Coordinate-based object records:

Segment Open

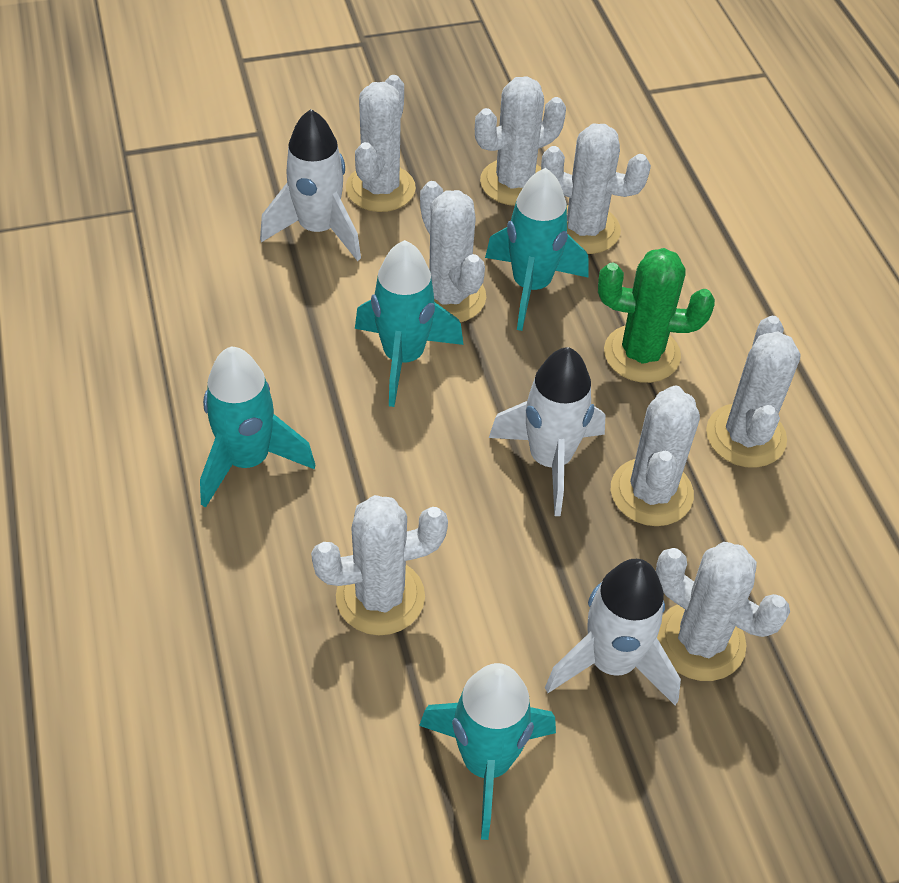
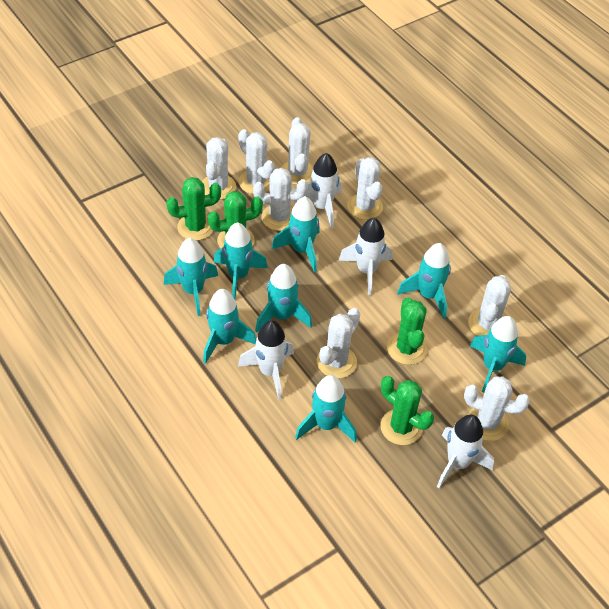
green cactus: 1 -> 4
turquoise rocket: 4 -> 8
white rocket: 3 -> 4

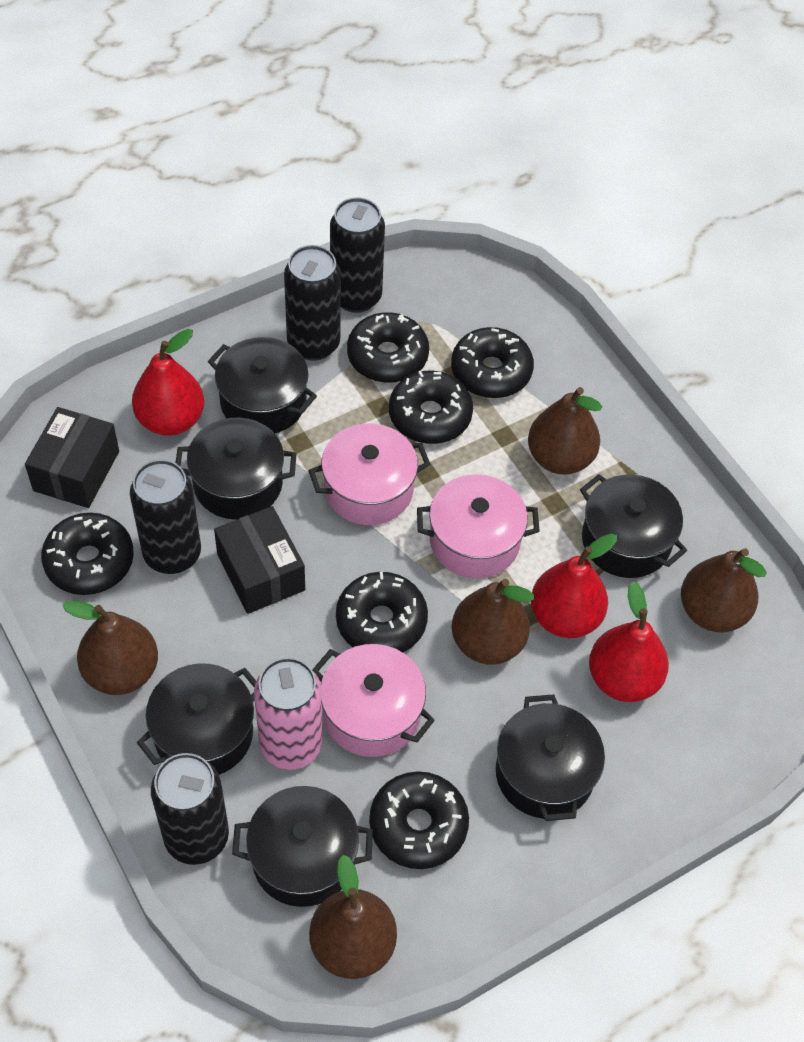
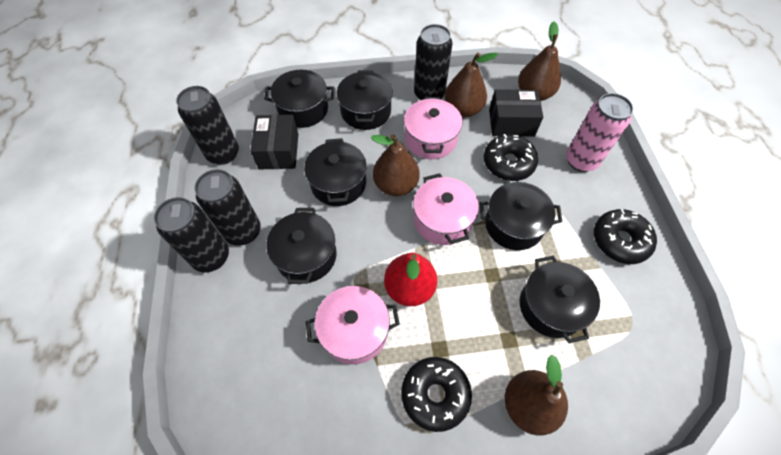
black donut: 6 -> 3
brown pear: 5 -> 4
red pear: 3 -> 1

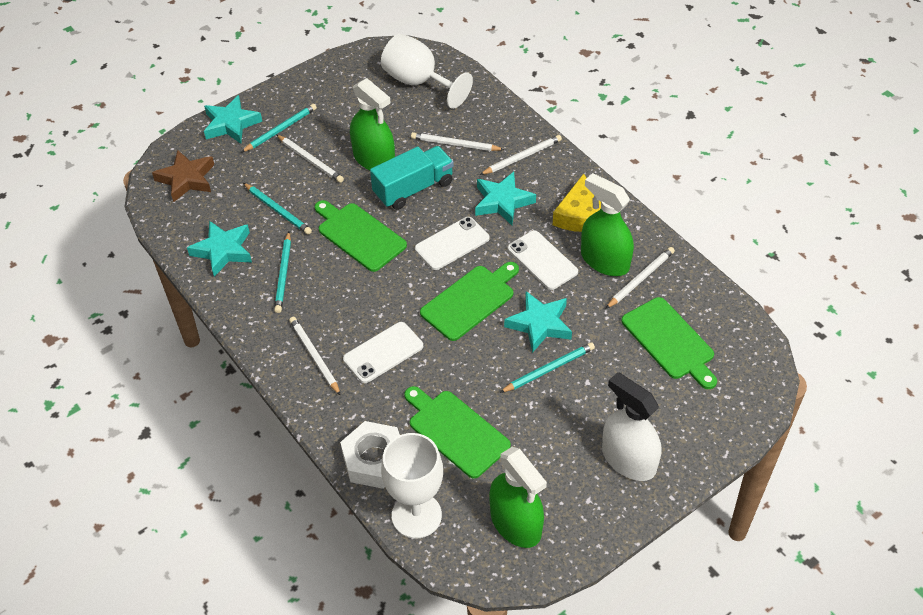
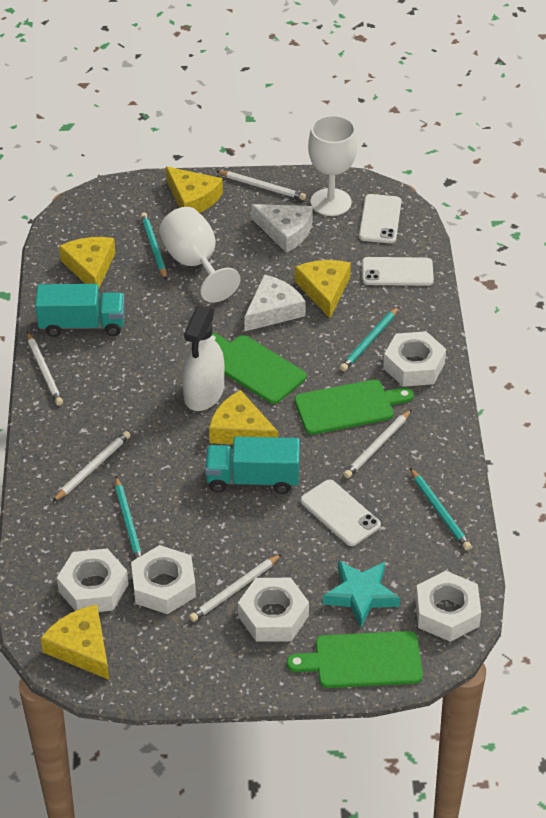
brown star: 1 -> 0
green cutting board: 4 -> 3
green spray bottle: 3 -> 0
turquoise star: 4 -> 1
turquoise truck: 1 -> 2
white cheese: 0 -> 2
white nut: 1 -> 5
yellow cheese: 1 -> 5

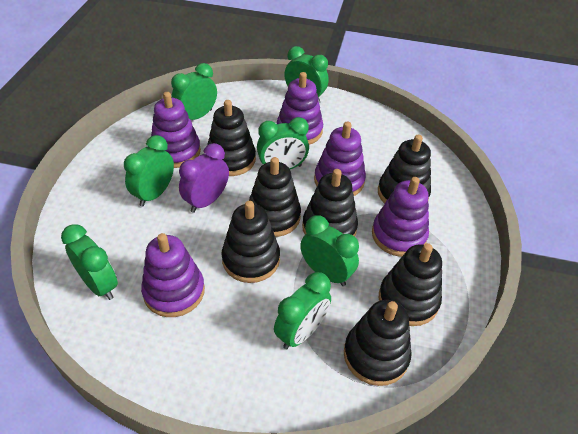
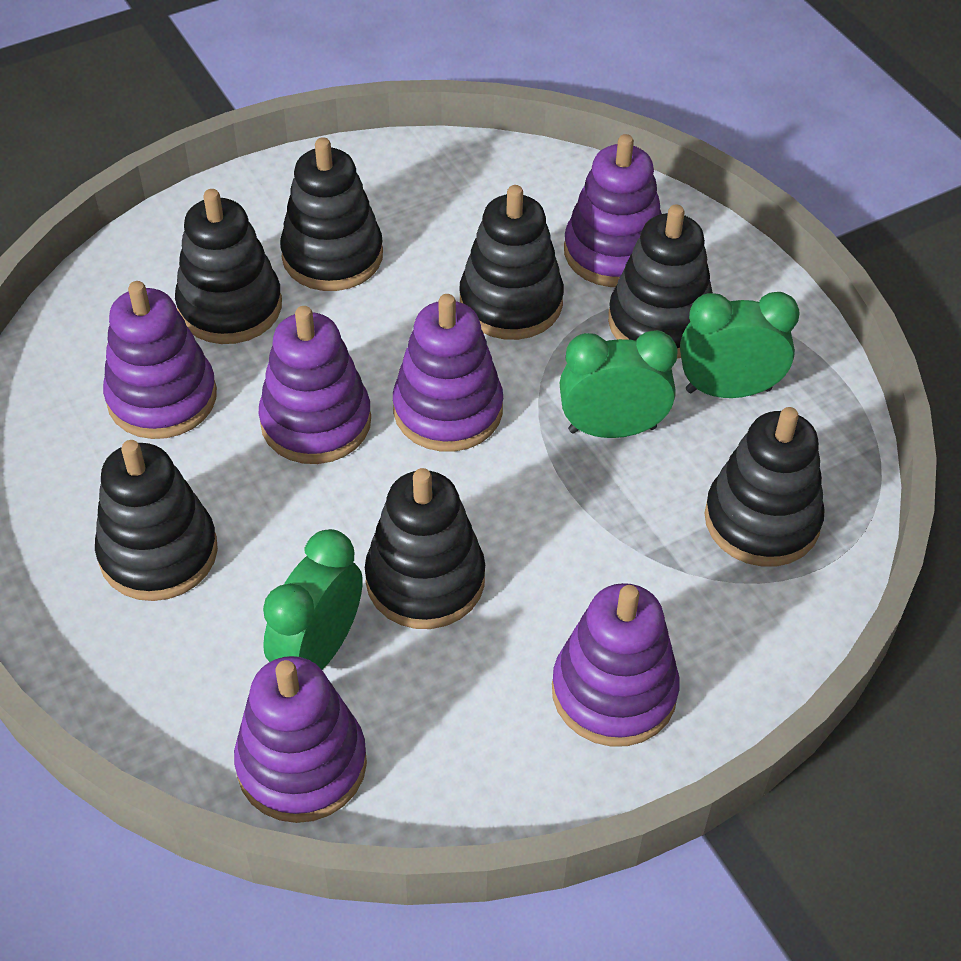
green clock: 7 -> 3
purple clock: 1 -> 0
purple stacking toy: 5 -> 6

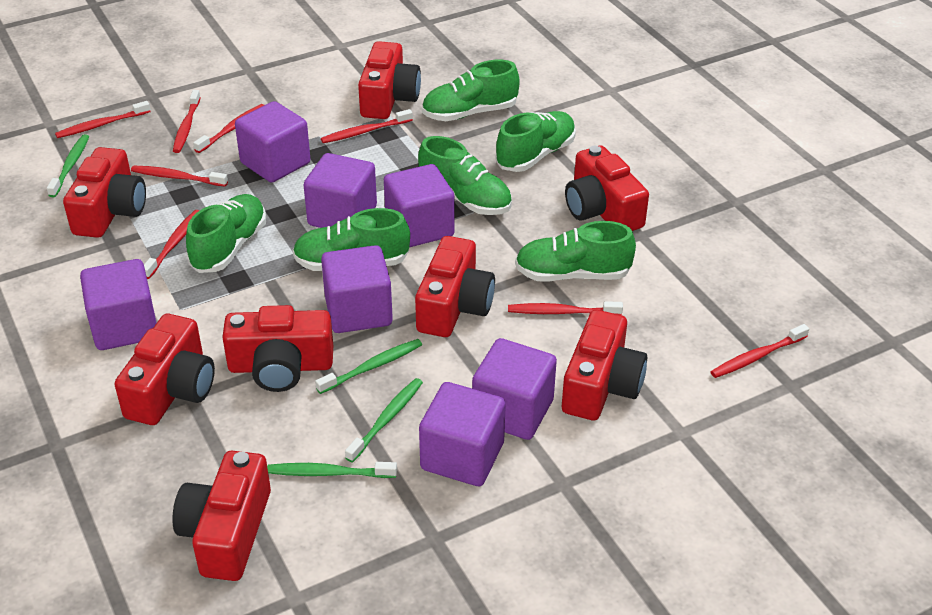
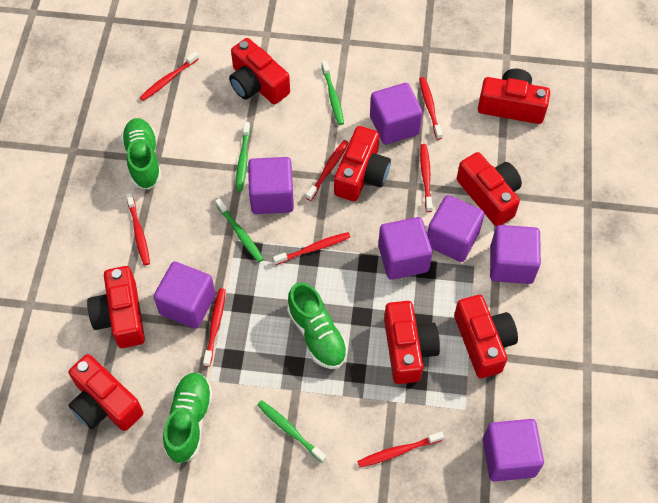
green shoe: 6 -> 3

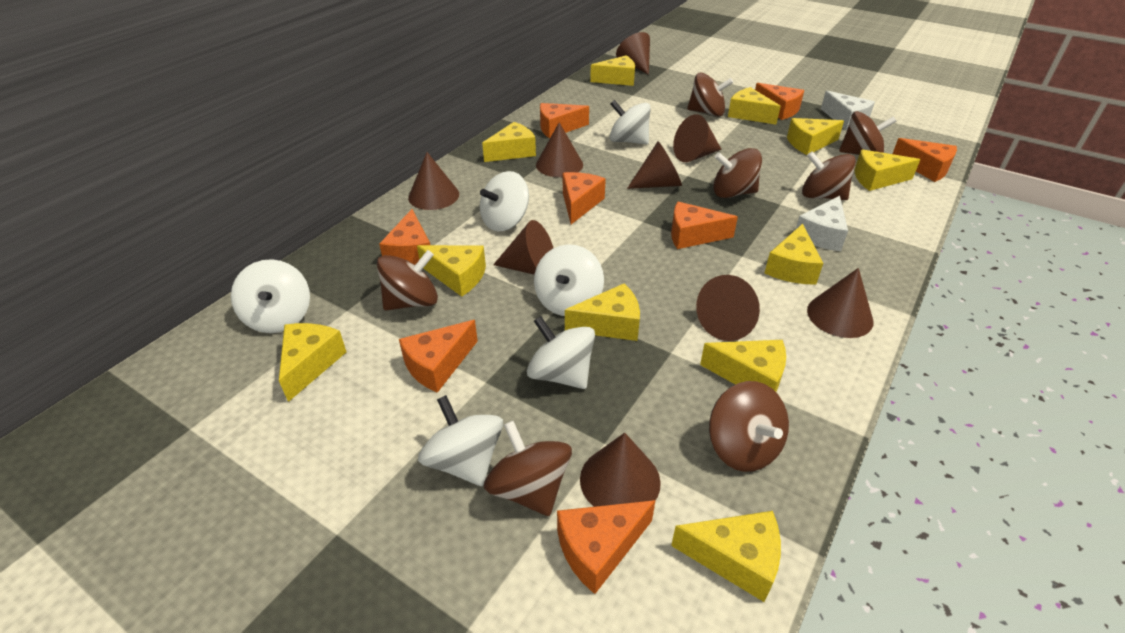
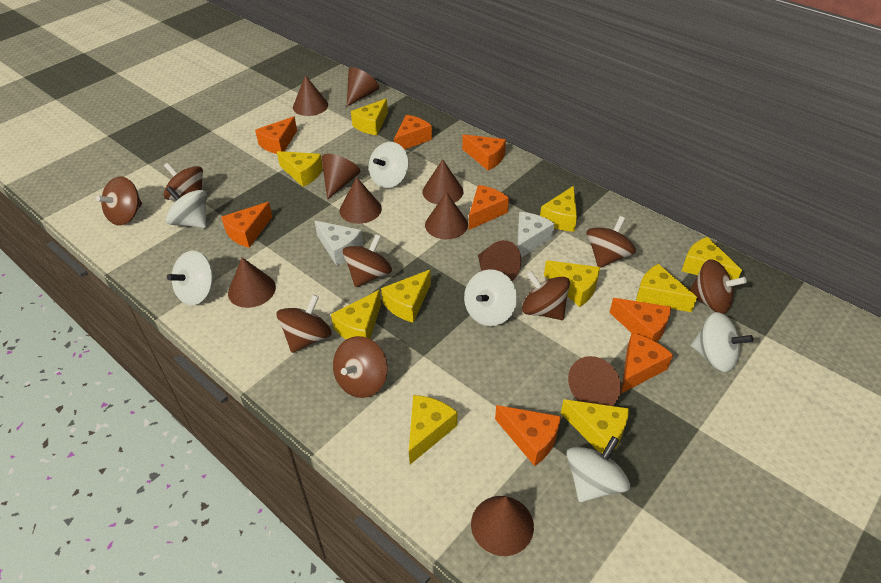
brown cone: 9 -> 10
brown spinning top: 7 -> 8
yellow cheese: 11 -> 10

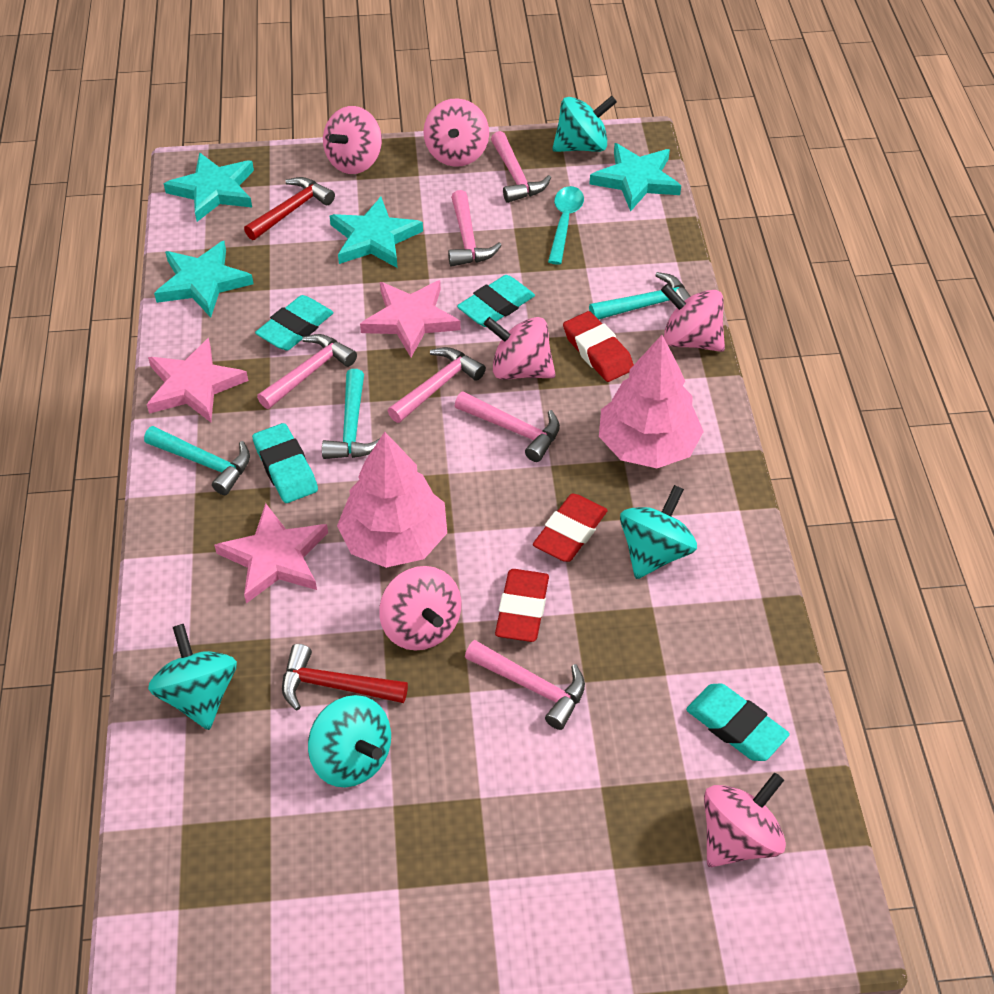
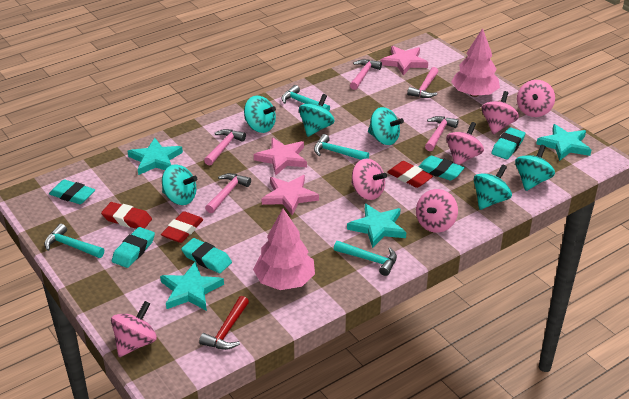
pink hammer: 6 -> 5
red hammer: 2 -> 1
turquoise eraser: 4 -> 5
turquoise hammer: 3 -> 4
turquoise spinning top: 4 -> 6
turquoise spoon: 1 -> 0

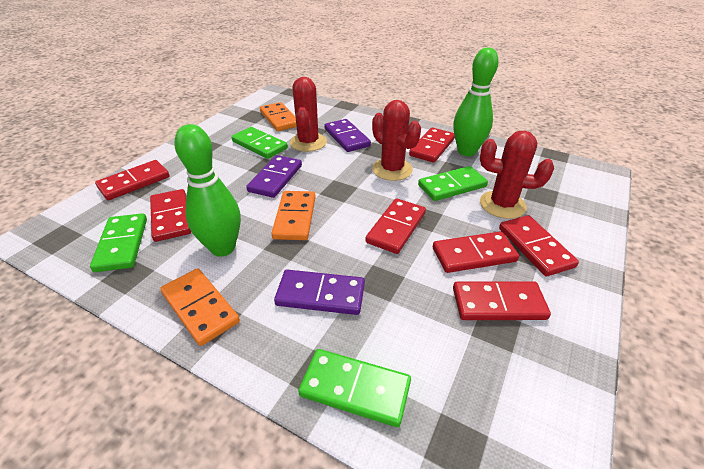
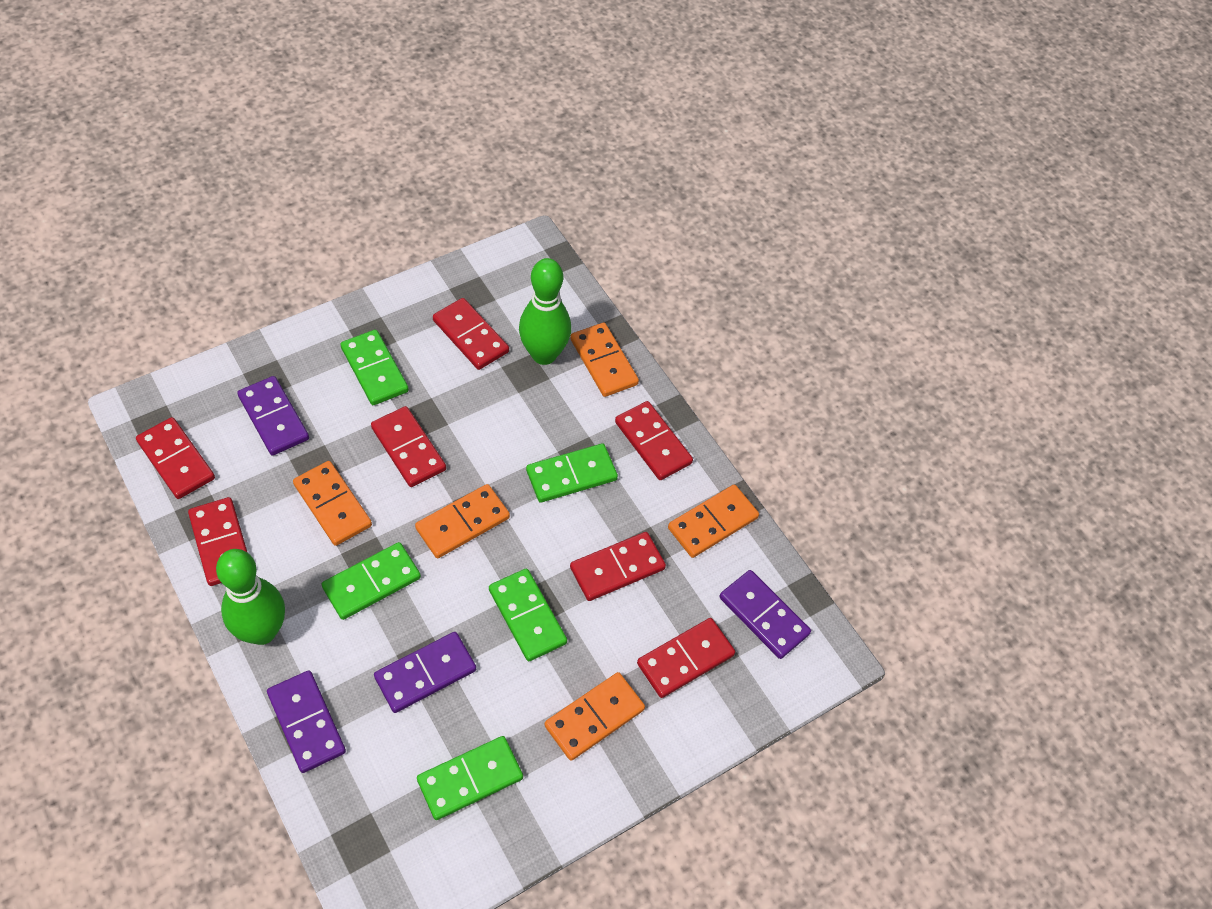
green domino: 4 -> 5
orange domino: 3 -> 5
purple domino: 3 -> 4
red cactus: 3 -> 0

Segment Closed

> **Exercise directions**
Please repeat the records above exactly, leaving every picture out.

> **Result of this exercise**
green cactus: 1 -> 4
turquoise rocket: 4 -> 8
white rocket: 3 -> 4

black donut: 6 -> 3
brown pear: 5 -> 4
red pear: 3 -> 1

brown star: 1 -> 0
green cutting board: 4 -> 3
green spray bottle: 3 -> 0
turquoise star: 4 -> 1
turquoise truck: 1 -> 2
white cheese: 0 -> 2
white nut: 1 -> 5
yellow cheese: 1 -> 5

green clock: 7 -> 3
purple clock: 1 -> 0
purple stacking toy: 5 -> 6

green shoe: 6 -> 3

brown cone: 9 -> 10
brown spinning top: 7 -> 8
yellow cheese: 11 -> 10

pink hammer: 6 -> 5
red hammer: 2 -> 1
turquoise eraser: 4 -> 5
turquoise hammer: 3 -> 4
turquoise spinning top: 4 -> 6
turquoise spoon: 1 -> 0

green domino: 4 -> 5
orange domino: 3 -> 5
purple domino: 3 -> 4
red cactus: 3 -> 0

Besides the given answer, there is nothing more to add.